Return the data below exactly, minus the pictures.

[Data records]
*-*-*

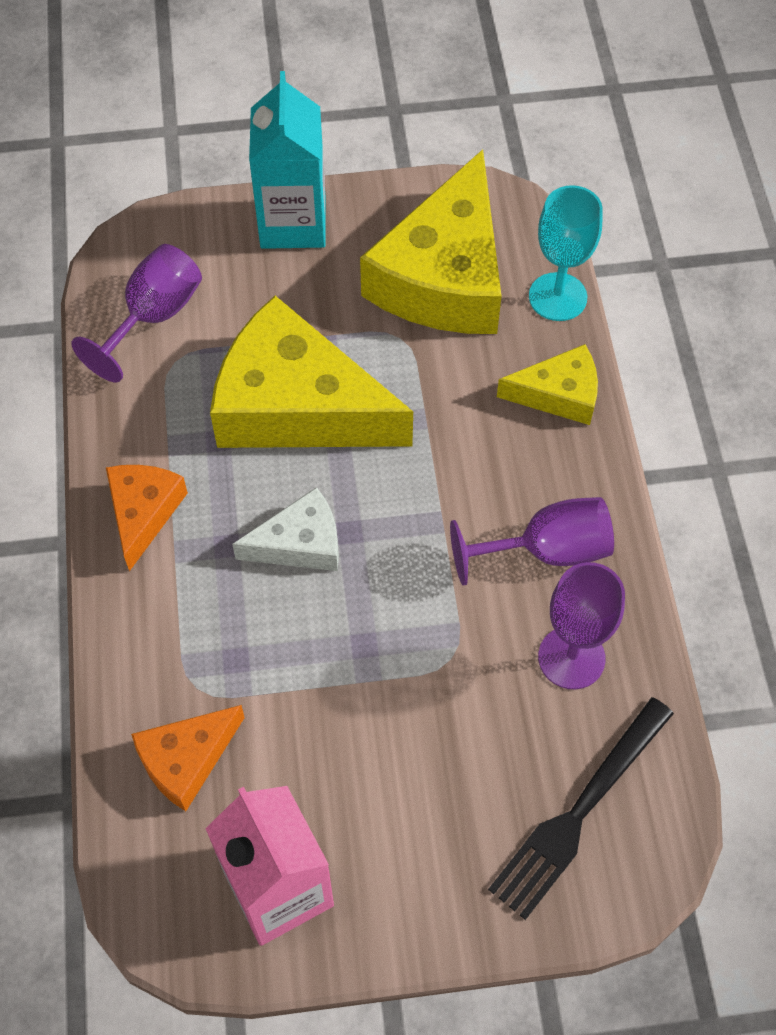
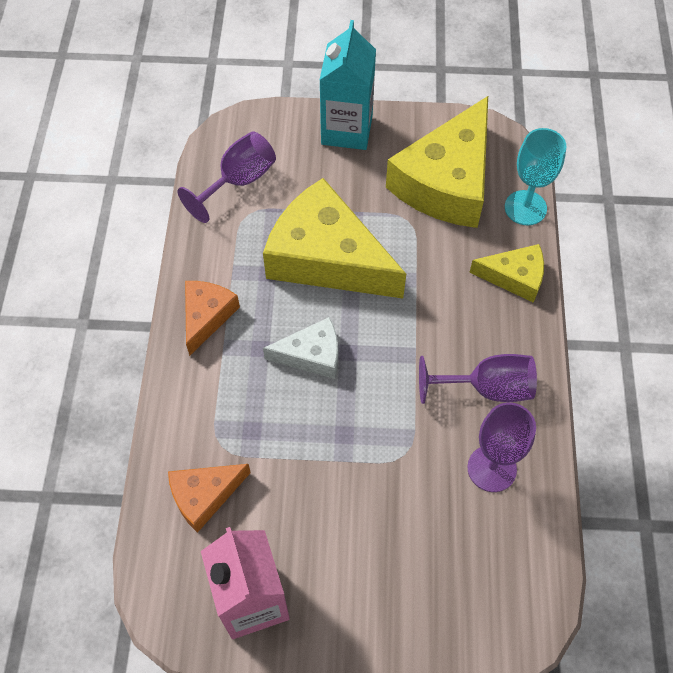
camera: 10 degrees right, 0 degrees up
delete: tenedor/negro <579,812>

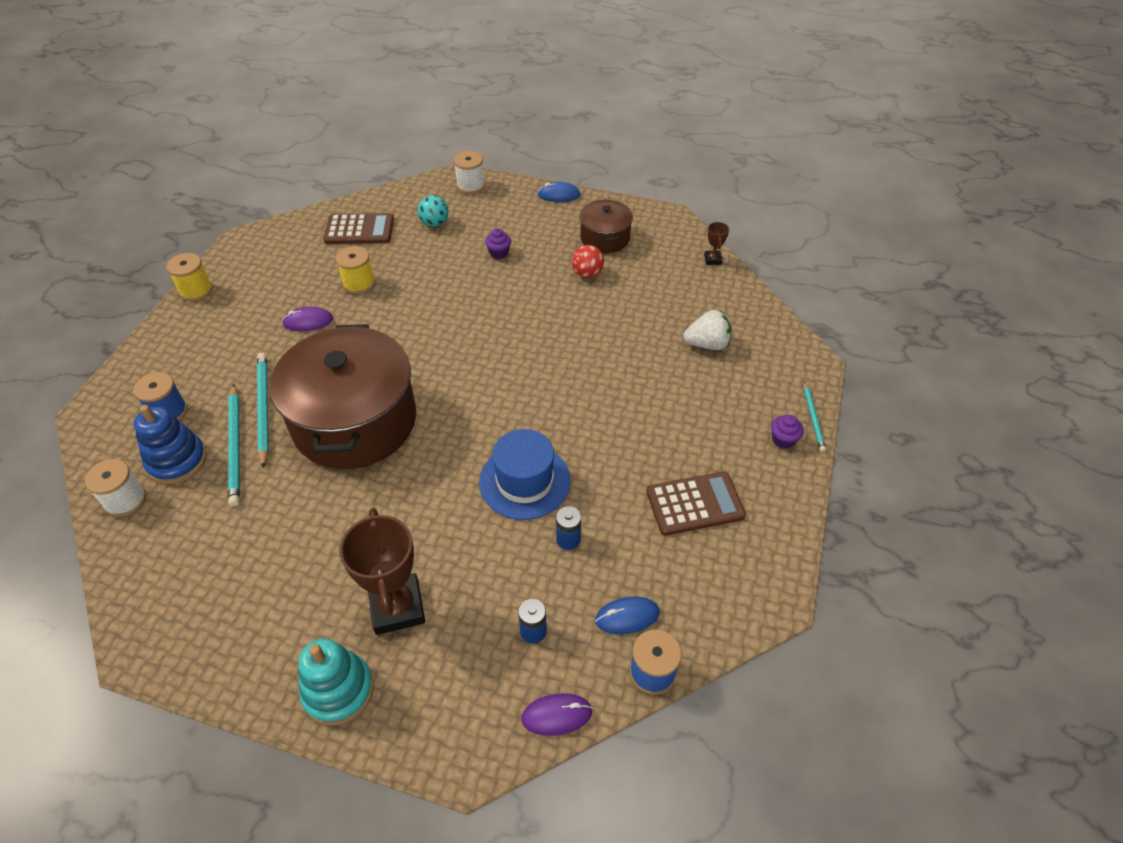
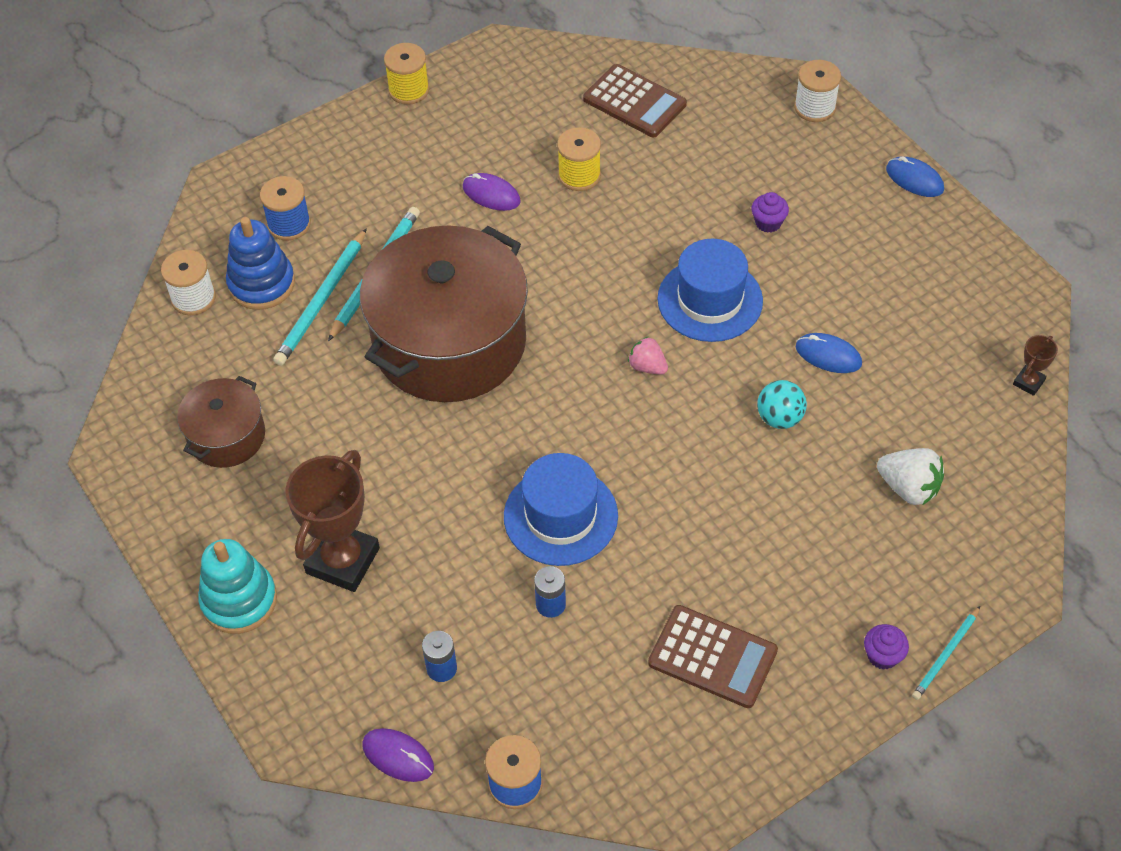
camera: 40 degrees right, 5 degrees up
delete: pelota/rojo <587,273>
insert: fresa/rosa <647,366>; sombrero/azul <710,300>
move: pelota/turquesa <434,223> to <779,418>; olla/marrón <605,238> to <226,436>; ratón/azul <627,616> to <828,355>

*-*-*

● Response to this exercise
camera: 10 degrees right, 0 degrees up
delete: tenedor/negro <579,812>

camera: 40 degrees right, 5 degrees up
delete: pelota/rojo <587,273>
insert: fresa/rosa <647,366>; sombrero/azul <710,300>
move: pelota/turquesa <434,223> to <779,418>; olla/marrón <605,238> to <226,436>; ratón/azul <627,616> to <828,355>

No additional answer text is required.